What you need to do | Pictures must be dropped from the copy of the entries below; all else is returned exactly.

::: Material to process :::

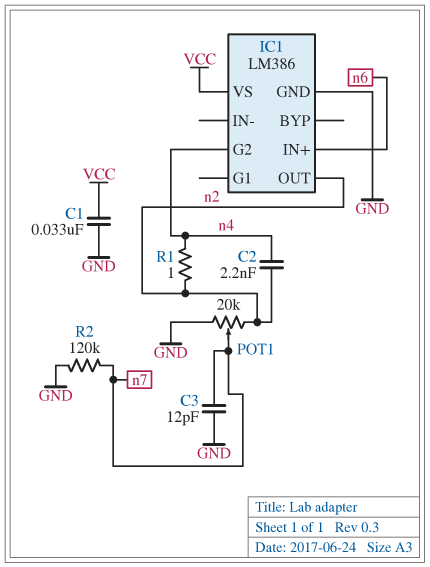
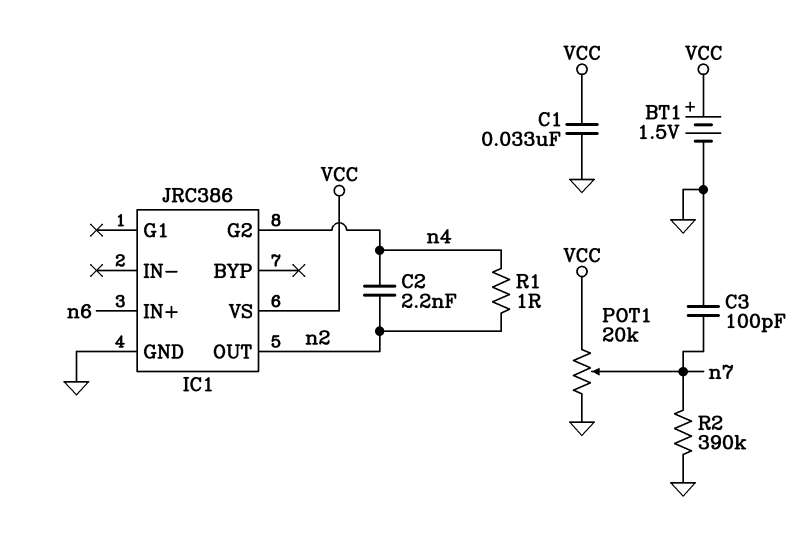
BT1: none -> 1.5V (plus VCC, minus GND)
C3: 12pF (GND, n7) -> 100pF (GND, n7)
IC1: LM386 -> JRC386
POT1: 20k (GND, n2, wiper n7) -> 20k (GND, VCC, wiper n7)
R2: 120k (GND, n7) -> 390k (GND, n7)

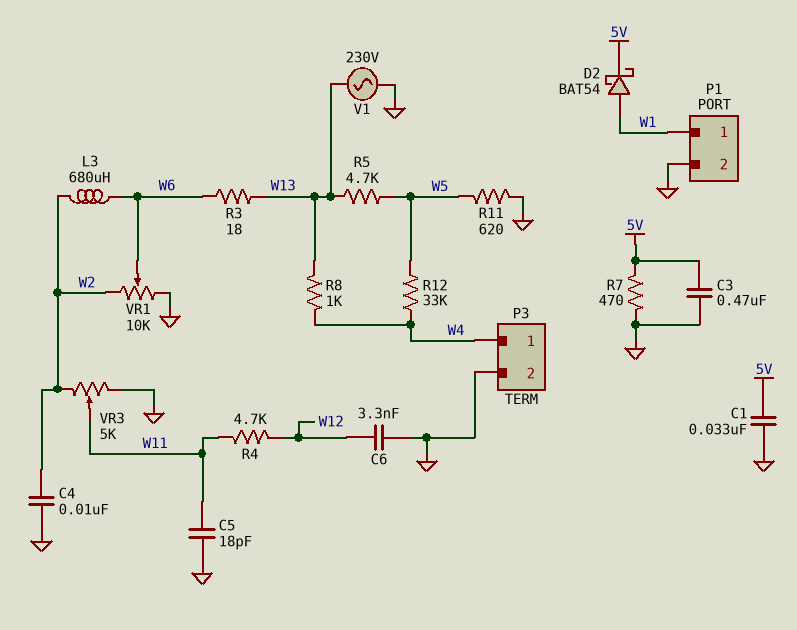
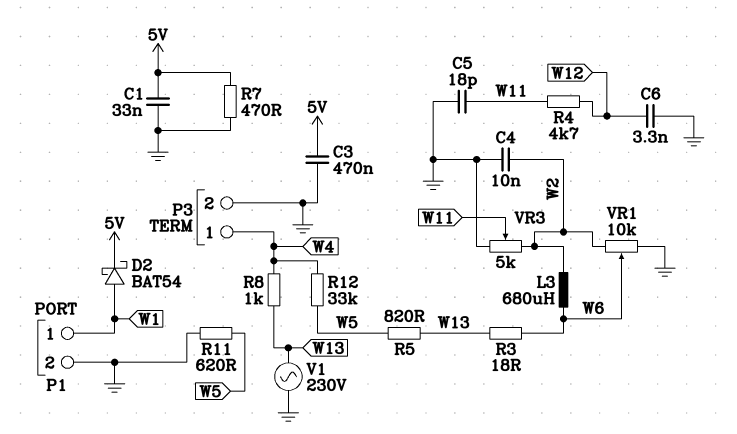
R5: 4.7k (W5, W13) -> 820 (W5, W13)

:::

Expected answer |
BT1: none -> 1.5V (plus VCC, minus GND)
C3: 12pF (GND, n7) -> 100pF (GND, n7)
IC1: LM386 -> JRC386
POT1: 20k (GND, n2, wiper n7) -> 20k (GND, VCC, wiper n7)
R2: 120k (GND, n7) -> 390k (GND, n7)

R5: 4.7k (W5, W13) -> 820 (W5, W13)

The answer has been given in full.